[Stored items from a collection]
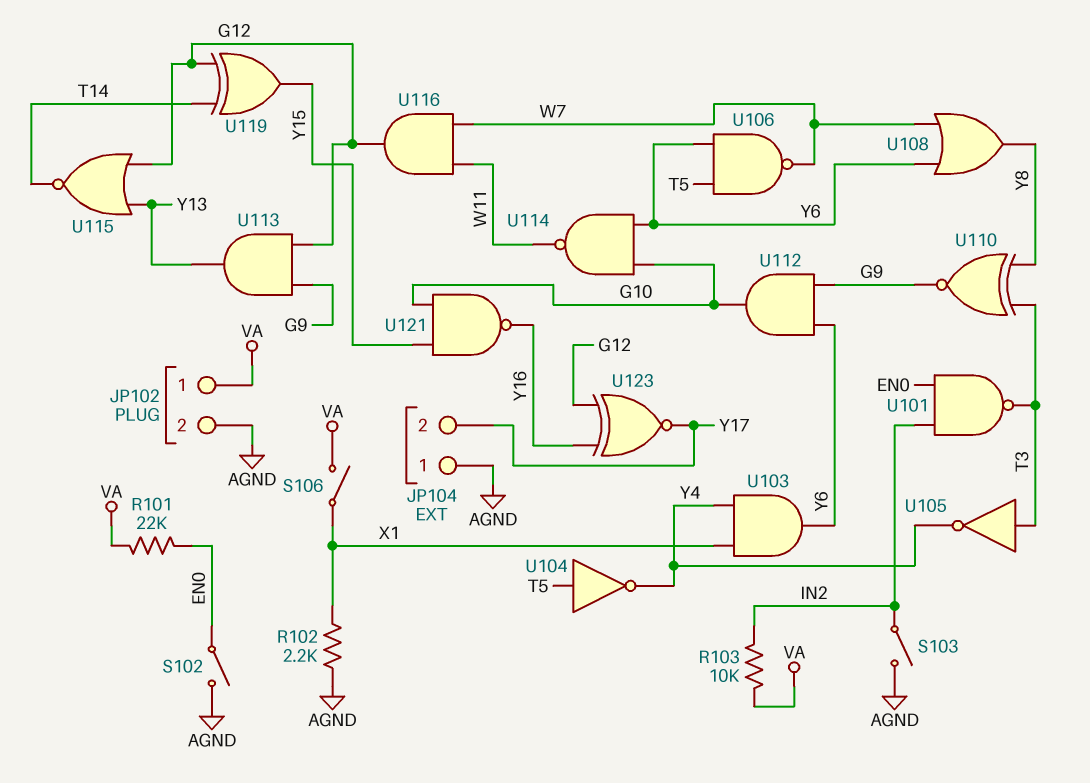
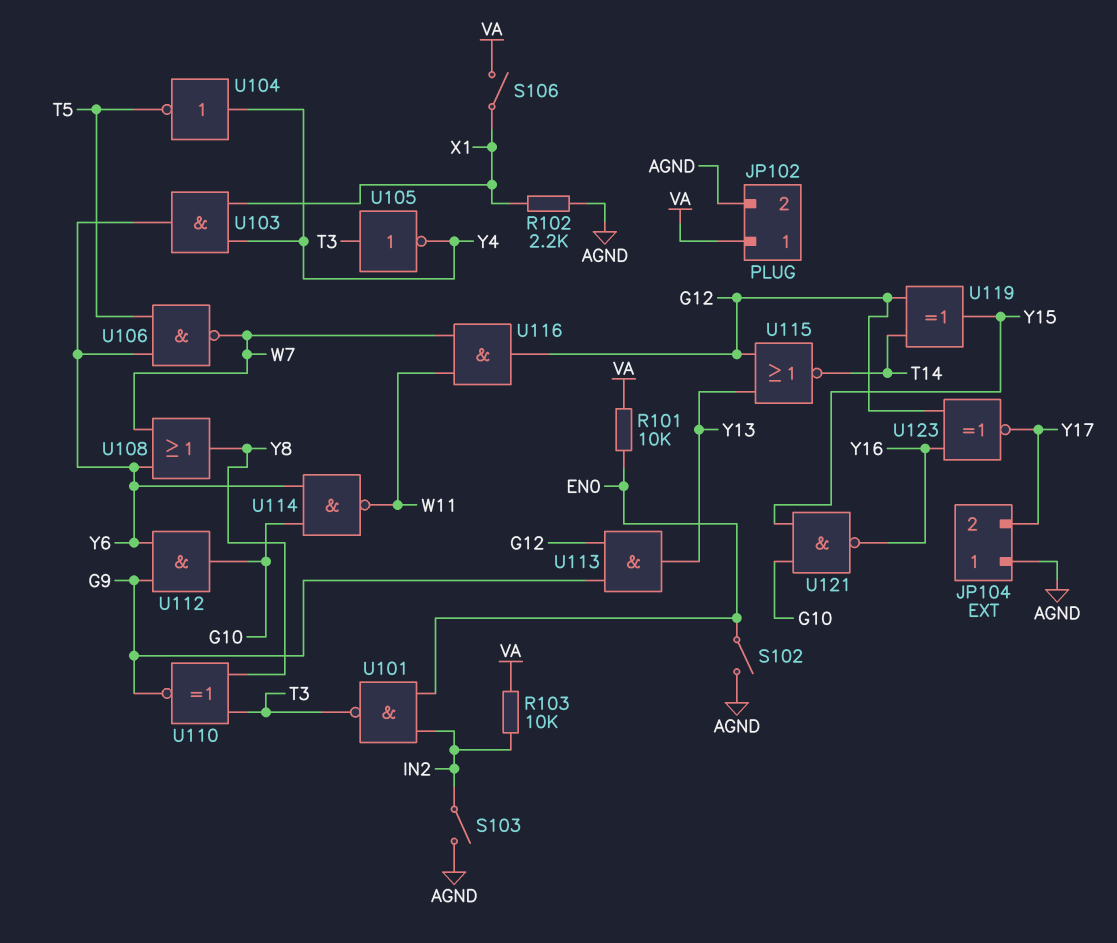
R101: 22k (EN0, VA) -> 10k (EN0, VA)
U104: NOT (in T5, out Y4) -> NOT (in Y4, out T5)

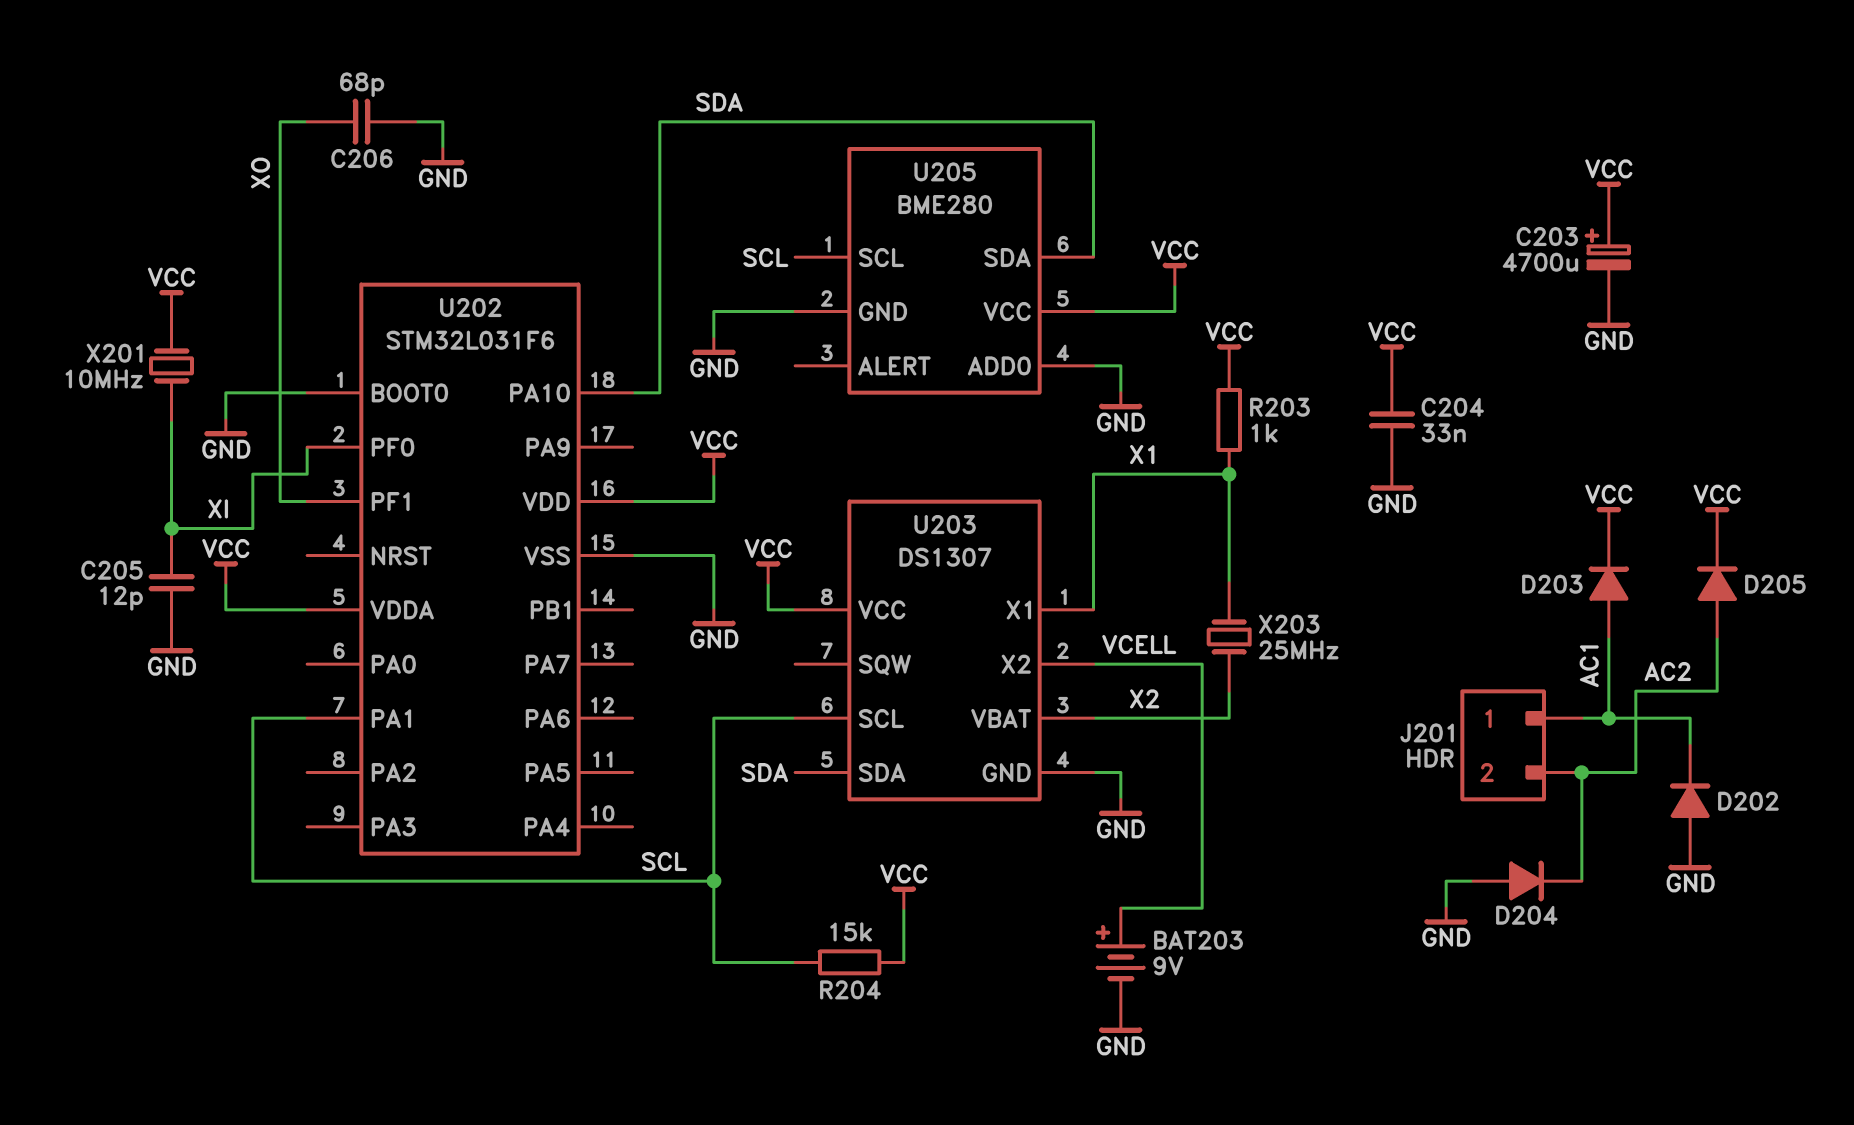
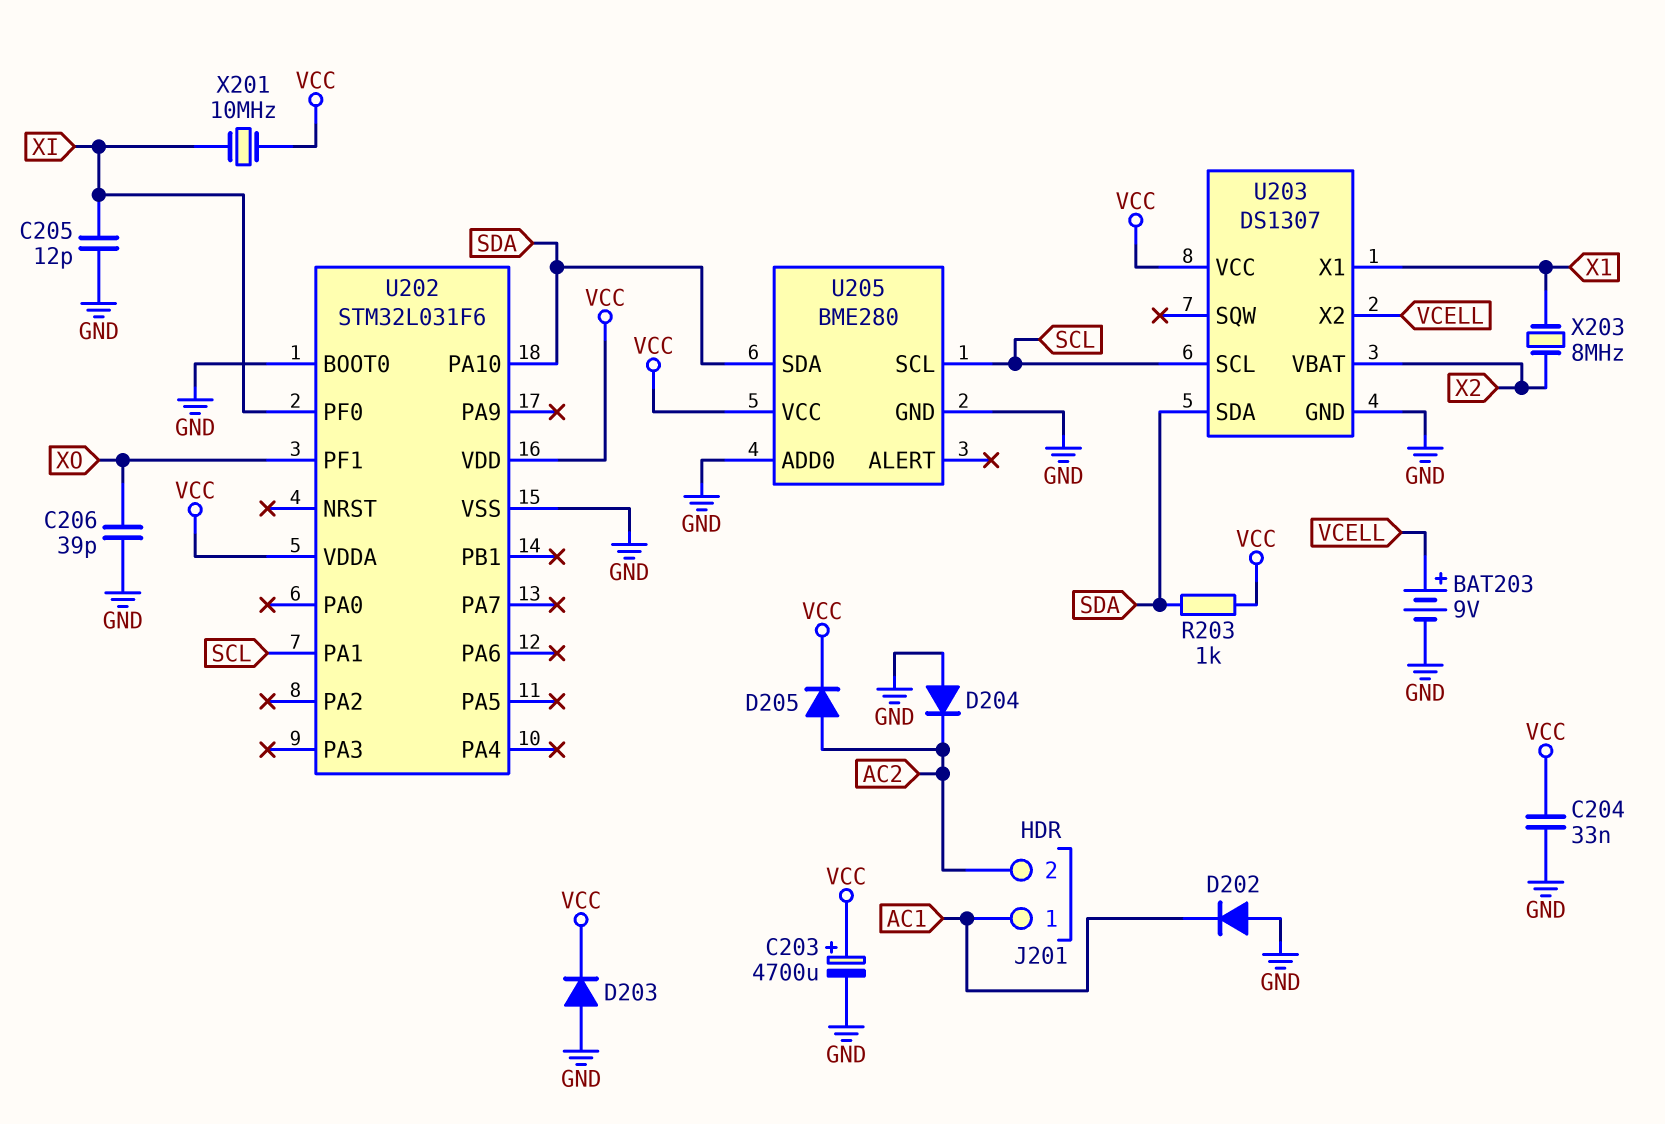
C206: 68pF (GND, XO) -> 39pF (GND, XO)
D203: diode (A AC1, K VCC) -> diode (A GND, K VCC)
R203: 1k (VCC, X1) -> 1k (SDA, VCC)
R204: 15k (SCL, VCC) -> none
X203: 25MHz (X1, X2) -> 8MHz (X1, X2)

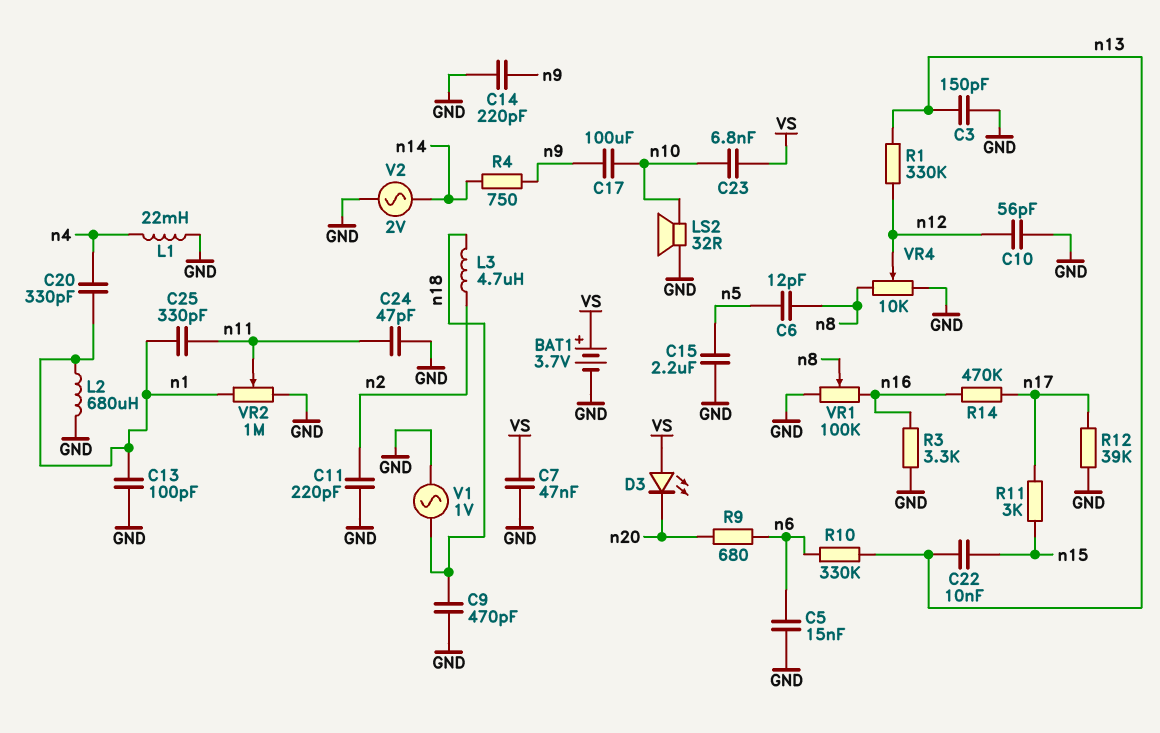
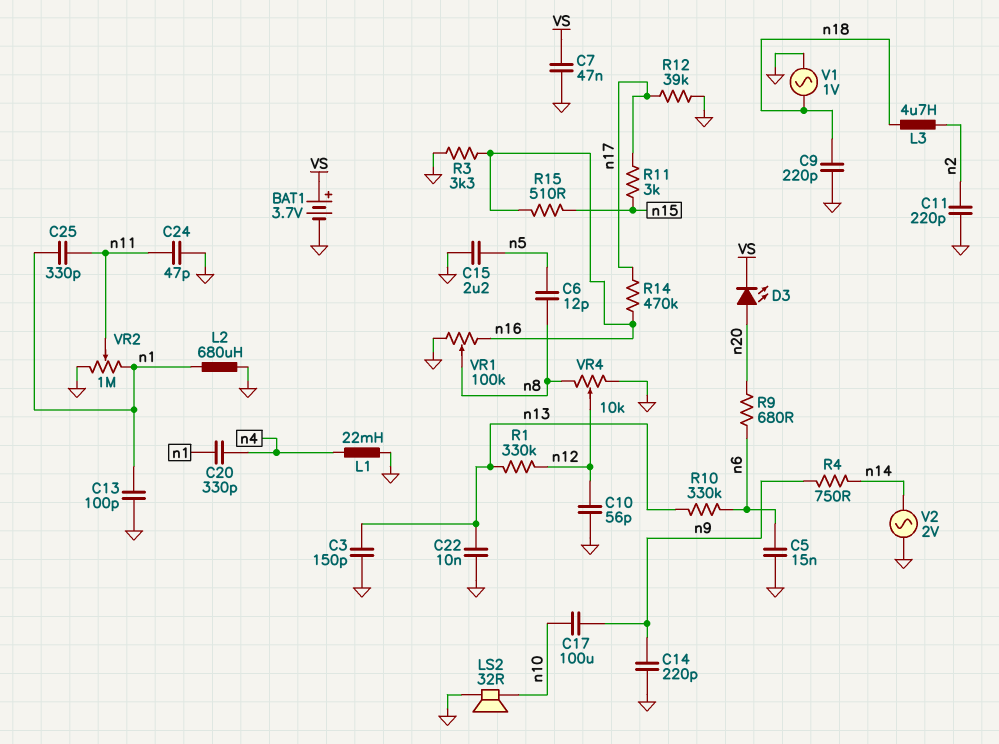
C9: 470pF (GND, n18) -> 220pF (GND, n18)
C22: 10nF (n13, n15) -> 10nF (GND, n13)
C23: 6.8nF (VS, n10) -> none
D3: LED (A VS, K n20) -> LED (A n20, K VS)
R15: none -> 510 (n15, n16)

**ABOUT THIS TASK:**
We ask that the entries above be copied exactly, with the pictures omitted.

**ANSWER AREA:**
R101: 22k (EN0, VA) -> 10k (EN0, VA)
U104: NOT (in T5, out Y4) -> NOT (in Y4, out T5)

C206: 68pF (GND, XO) -> 39pF (GND, XO)
D203: diode (A AC1, K VCC) -> diode (A GND, K VCC)
R203: 1k (VCC, X1) -> 1k (SDA, VCC)
R204: 15k (SCL, VCC) -> none
X203: 25MHz (X1, X2) -> 8MHz (X1, X2)

C9: 470pF (GND, n18) -> 220pF (GND, n18)
C22: 10nF (n13, n15) -> 10nF (GND, n13)
C23: 6.8nF (VS, n10) -> none
D3: LED (A VS, K n20) -> LED (A n20, K VS)
R15: none -> 510 (n15, n16)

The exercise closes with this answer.